### Task brief
For each record, copy the text exactly and omit any picture it holds.

Working data: Begin

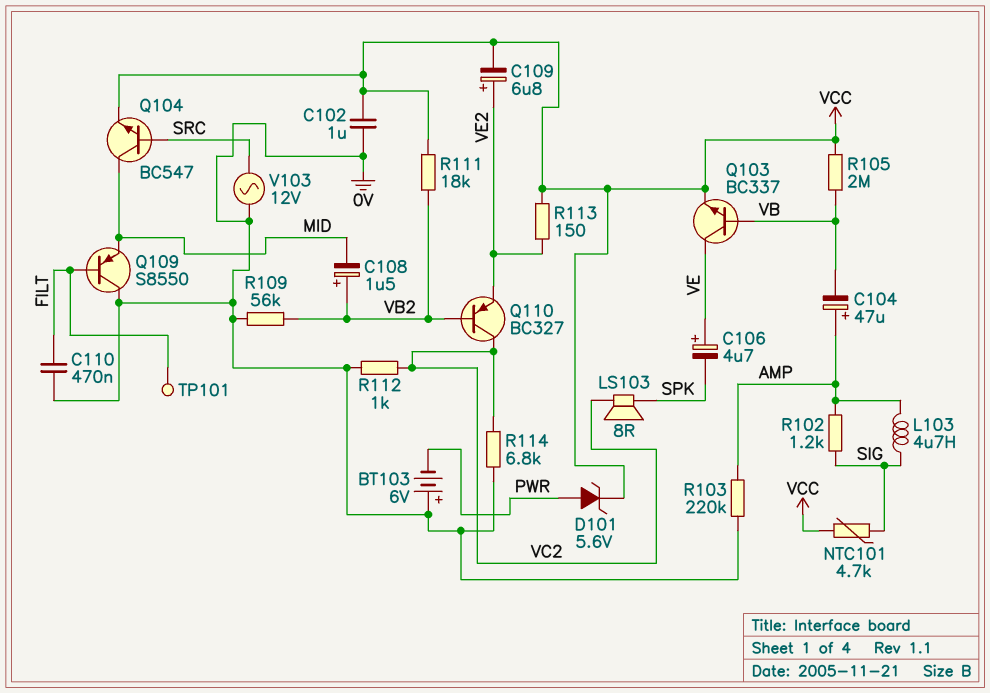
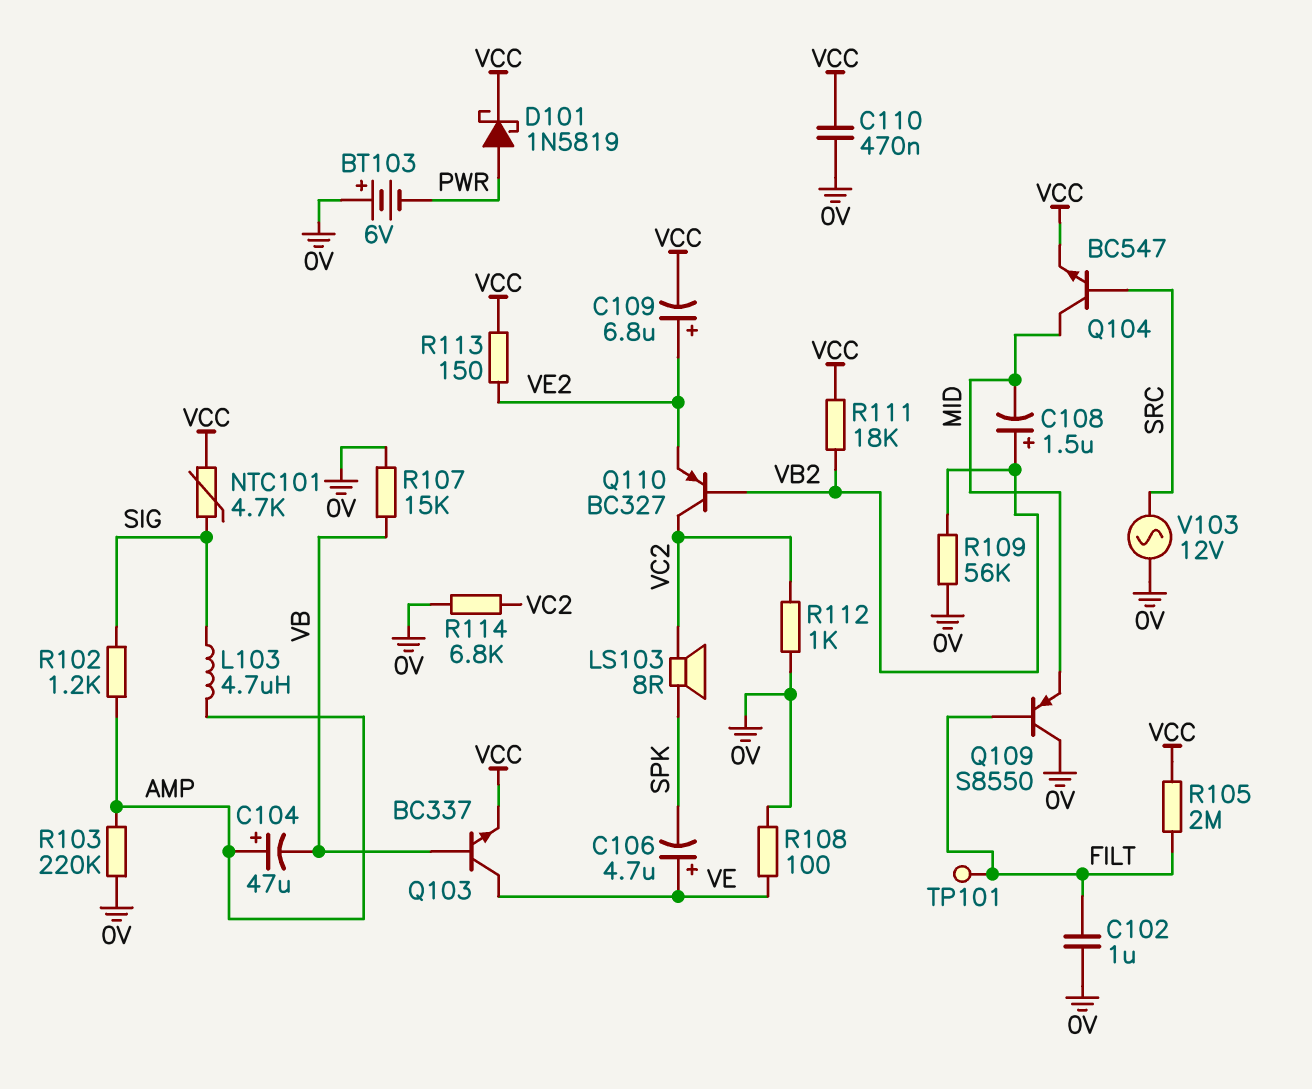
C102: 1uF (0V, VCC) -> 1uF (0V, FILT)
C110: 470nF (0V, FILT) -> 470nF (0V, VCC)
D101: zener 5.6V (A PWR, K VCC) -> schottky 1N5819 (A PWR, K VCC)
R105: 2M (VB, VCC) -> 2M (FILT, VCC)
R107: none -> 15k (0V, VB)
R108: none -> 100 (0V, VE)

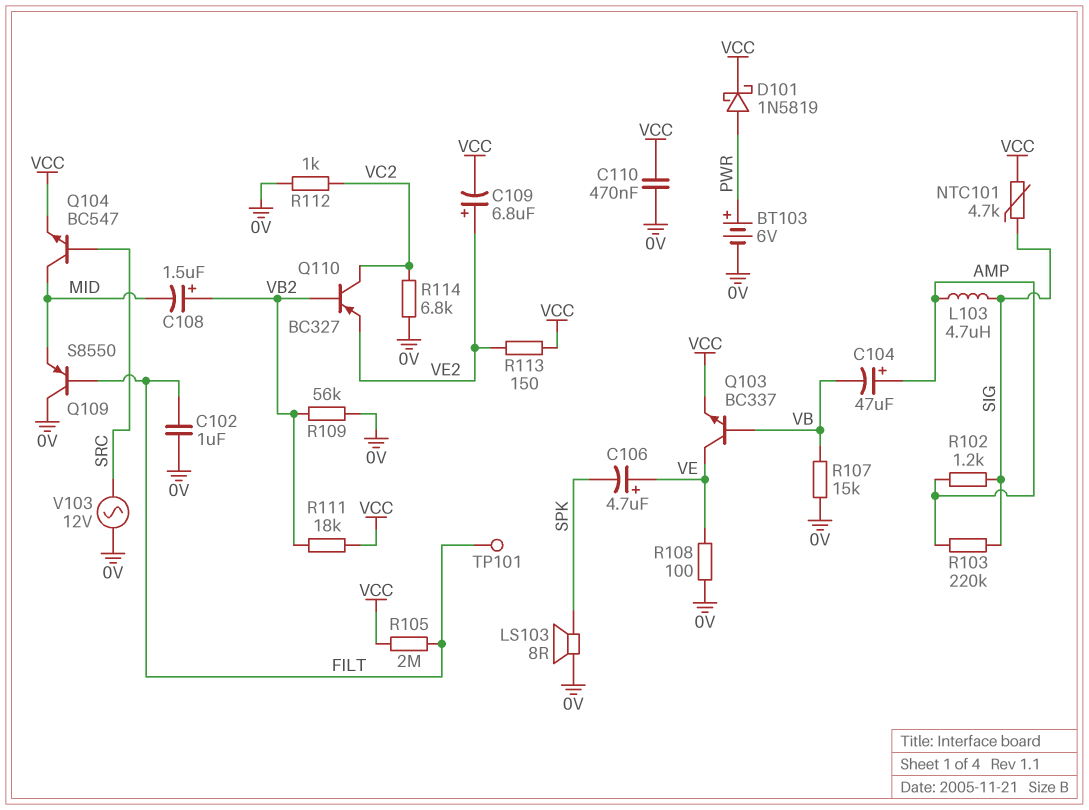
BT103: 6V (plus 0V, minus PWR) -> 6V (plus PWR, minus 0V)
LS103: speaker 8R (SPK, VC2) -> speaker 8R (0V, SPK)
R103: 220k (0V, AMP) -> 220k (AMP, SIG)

Working data: End

### Result of this task
C102: 1uF (0V, VCC) -> 1uF (0V, FILT)
C110: 470nF (0V, FILT) -> 470nF (0V, VCC)
D101: zener 5.6V (A PWR, K VCC) -> schottky 1N5819 (A PWR, K VCC)
R105: 2M (VB, VCC) -> 2M (FILT, VCC)
R107: none -> 15k (0V, VB)
R108: none -> 100 (0V, VE)

BT103: 6V (plus 0V, minus PWR) -> 6V (plus PWR, minus 0V)
LS103: speaker 8R (SPK, VC2) -> speaker 8R (0V, SPK)
R103: 220k (0V, AMP) -> 220k (AMP, SIG)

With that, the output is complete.